Work to complete:
Report how many lines of the records contain the string "shortInstrumentName", counting only matches with the same case. Give only the number.

(Collected data entries)
>>>

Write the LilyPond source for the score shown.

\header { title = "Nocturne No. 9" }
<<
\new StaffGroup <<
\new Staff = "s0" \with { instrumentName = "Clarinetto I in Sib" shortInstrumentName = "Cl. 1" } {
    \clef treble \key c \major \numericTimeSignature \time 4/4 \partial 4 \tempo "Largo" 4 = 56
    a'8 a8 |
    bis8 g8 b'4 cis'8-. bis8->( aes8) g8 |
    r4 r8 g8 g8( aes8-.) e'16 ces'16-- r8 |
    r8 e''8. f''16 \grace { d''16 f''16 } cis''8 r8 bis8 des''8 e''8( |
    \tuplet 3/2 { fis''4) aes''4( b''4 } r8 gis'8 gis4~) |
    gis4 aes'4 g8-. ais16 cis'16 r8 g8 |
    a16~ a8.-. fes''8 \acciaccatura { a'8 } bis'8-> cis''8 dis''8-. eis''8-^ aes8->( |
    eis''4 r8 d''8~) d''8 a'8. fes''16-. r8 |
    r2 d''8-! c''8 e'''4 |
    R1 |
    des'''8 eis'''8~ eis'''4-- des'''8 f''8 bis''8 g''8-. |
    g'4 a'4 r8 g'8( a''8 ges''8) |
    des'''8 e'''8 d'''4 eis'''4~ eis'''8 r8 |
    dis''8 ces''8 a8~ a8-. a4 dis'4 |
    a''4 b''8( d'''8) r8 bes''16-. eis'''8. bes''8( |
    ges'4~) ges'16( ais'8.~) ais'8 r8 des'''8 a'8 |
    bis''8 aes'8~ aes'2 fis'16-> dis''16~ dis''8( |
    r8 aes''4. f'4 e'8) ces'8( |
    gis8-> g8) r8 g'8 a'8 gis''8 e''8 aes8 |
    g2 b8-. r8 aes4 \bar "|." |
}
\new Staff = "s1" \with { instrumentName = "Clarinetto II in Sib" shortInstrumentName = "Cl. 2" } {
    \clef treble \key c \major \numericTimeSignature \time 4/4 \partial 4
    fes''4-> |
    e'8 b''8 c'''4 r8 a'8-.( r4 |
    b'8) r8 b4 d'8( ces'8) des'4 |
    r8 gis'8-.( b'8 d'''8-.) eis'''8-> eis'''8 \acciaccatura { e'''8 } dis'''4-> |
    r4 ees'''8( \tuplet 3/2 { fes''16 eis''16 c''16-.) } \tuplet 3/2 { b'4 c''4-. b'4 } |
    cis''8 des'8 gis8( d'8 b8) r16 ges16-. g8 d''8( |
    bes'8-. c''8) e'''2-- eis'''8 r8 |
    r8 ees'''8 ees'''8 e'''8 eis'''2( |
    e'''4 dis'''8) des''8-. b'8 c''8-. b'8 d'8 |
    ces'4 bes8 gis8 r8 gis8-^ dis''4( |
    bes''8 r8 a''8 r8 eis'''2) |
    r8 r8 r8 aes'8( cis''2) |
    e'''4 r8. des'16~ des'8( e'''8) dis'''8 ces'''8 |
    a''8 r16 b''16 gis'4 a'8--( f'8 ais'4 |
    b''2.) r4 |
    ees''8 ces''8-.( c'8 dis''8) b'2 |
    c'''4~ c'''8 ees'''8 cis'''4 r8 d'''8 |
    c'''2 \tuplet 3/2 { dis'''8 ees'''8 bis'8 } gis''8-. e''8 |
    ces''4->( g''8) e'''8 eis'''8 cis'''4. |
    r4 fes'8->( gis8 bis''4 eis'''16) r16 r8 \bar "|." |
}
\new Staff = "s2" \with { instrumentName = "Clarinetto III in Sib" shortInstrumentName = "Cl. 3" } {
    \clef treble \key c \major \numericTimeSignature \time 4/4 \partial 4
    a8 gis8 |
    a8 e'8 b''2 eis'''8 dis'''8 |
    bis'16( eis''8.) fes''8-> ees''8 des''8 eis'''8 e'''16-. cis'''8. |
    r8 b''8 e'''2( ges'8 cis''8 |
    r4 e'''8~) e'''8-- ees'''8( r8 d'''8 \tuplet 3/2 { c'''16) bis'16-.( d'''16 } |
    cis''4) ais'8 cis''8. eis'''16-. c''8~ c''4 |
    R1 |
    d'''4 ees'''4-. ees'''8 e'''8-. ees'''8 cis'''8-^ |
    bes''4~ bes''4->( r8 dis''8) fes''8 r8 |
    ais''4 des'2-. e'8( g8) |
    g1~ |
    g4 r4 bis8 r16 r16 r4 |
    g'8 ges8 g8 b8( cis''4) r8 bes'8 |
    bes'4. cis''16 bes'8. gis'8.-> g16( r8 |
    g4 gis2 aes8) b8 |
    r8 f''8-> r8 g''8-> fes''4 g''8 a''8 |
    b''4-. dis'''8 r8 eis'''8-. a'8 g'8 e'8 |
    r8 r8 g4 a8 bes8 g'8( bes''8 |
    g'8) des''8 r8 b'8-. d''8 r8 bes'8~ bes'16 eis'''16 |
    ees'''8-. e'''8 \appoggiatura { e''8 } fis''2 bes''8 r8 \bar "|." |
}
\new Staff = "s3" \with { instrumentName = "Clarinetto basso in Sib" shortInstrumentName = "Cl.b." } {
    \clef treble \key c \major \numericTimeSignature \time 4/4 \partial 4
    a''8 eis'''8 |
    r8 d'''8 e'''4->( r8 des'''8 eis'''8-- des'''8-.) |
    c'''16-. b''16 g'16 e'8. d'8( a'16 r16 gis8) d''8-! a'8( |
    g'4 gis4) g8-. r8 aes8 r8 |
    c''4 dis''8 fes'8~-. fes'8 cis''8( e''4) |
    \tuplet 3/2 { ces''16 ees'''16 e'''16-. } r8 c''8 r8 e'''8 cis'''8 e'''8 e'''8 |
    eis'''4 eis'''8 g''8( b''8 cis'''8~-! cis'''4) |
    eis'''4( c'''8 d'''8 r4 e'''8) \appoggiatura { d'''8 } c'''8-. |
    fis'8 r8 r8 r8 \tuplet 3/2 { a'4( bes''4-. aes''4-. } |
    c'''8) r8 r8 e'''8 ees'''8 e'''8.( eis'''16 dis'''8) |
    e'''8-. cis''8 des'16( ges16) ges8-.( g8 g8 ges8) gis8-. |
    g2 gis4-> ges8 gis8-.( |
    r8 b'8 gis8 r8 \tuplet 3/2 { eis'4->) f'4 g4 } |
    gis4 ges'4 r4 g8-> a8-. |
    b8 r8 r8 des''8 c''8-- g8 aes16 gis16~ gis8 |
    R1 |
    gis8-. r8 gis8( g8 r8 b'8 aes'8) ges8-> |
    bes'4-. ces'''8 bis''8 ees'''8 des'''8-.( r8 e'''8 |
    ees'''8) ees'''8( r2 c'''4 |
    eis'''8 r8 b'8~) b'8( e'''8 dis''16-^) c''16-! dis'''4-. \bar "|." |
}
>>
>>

<<<

The response:
4